## [WHAT THIS TASK INVOLVES]
Starting at the line that contains "MIC3 pin VCC: 5V -> 3V3" and stopping at the line that contains "RELAY1: 5V-2CH -> 12V-2CH", restate each line of the records below exactly. Omit the pictures.

[RECORDS FOR THE TASK — start]

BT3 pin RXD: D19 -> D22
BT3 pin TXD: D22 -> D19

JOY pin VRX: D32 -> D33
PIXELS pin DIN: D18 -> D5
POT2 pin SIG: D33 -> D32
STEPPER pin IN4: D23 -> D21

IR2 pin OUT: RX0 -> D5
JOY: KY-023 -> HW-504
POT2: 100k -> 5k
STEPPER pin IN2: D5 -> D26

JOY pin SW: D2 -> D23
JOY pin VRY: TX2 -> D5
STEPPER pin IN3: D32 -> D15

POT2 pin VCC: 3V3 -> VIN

[RECORDS FOR THE TASK — finish]
[RECORDS FOR THE TASK — start]

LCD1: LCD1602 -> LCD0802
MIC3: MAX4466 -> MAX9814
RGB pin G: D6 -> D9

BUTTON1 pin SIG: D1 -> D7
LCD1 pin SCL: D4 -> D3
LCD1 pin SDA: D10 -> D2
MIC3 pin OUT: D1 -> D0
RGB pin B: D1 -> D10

[RECORDS FOR THE TASK — finish]
[RECORDS FOR THE TASK — start]

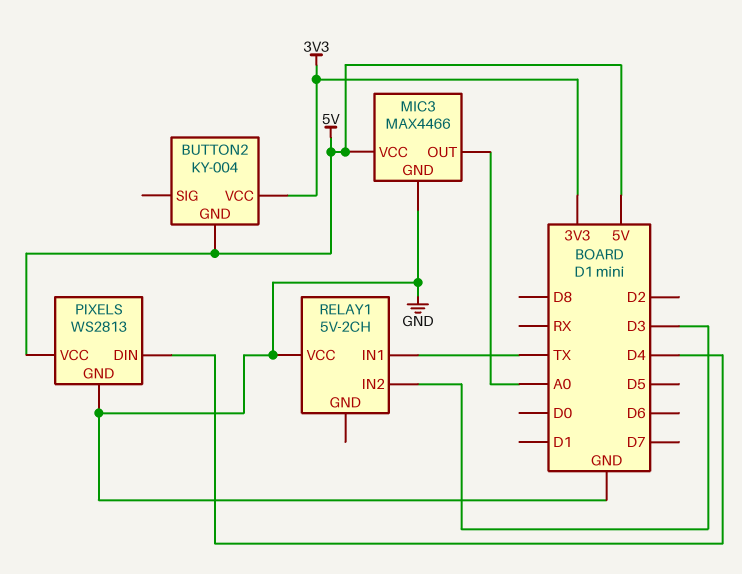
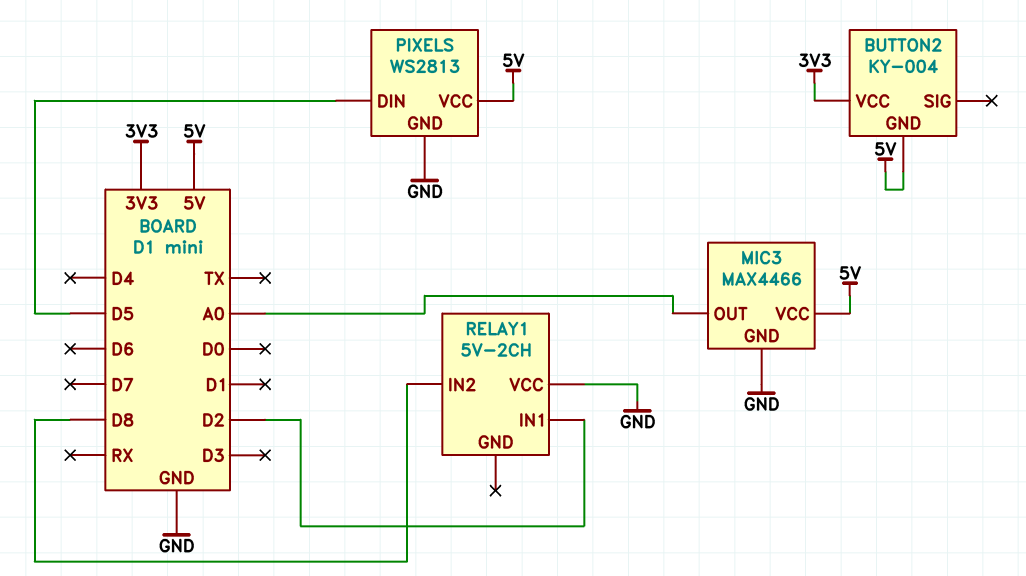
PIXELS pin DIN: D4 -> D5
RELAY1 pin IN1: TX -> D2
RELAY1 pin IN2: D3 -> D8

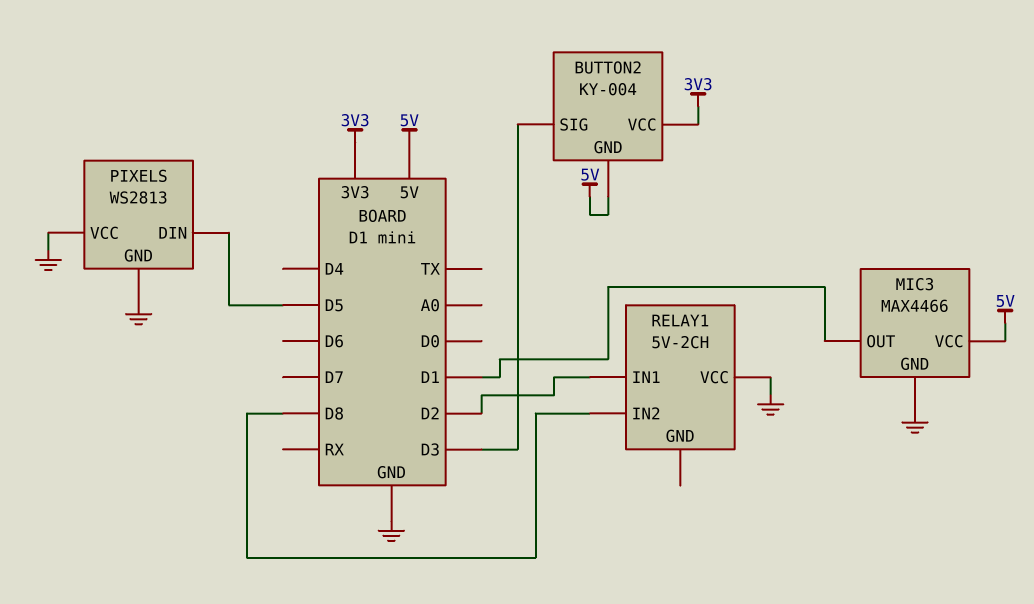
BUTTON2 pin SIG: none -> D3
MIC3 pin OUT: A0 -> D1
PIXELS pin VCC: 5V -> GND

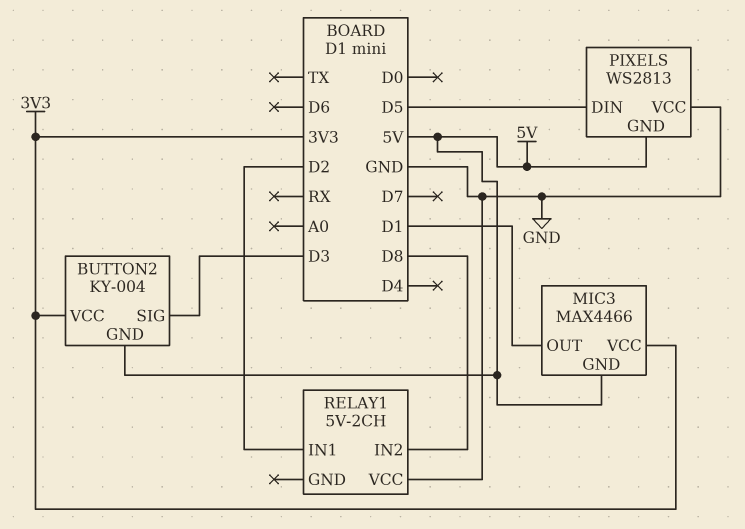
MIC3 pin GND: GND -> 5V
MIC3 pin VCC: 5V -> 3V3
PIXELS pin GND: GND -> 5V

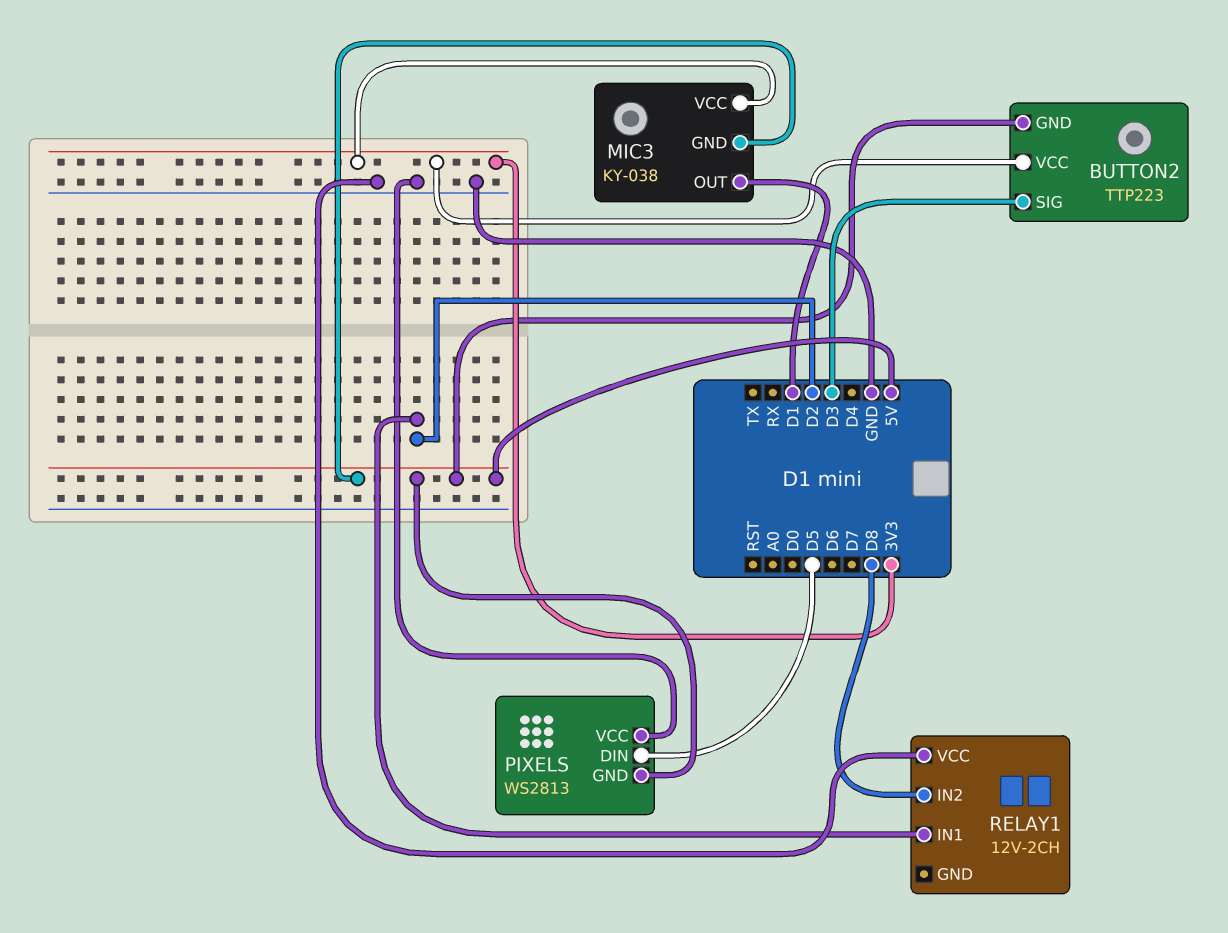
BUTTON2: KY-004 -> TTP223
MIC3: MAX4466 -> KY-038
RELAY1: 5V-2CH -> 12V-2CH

[RECORDS FOR THE TASK — finish]

## [TASK ANSWER]
MIC3 pin VCC: 5V -> 3V3
PIXELS pin GND: GND -> 5V

BUTTON2: KY-004 -> TTP223
MIC3: MAX4466 -> KY-038
RELAY1: 5V-2CH -> 12V-2CH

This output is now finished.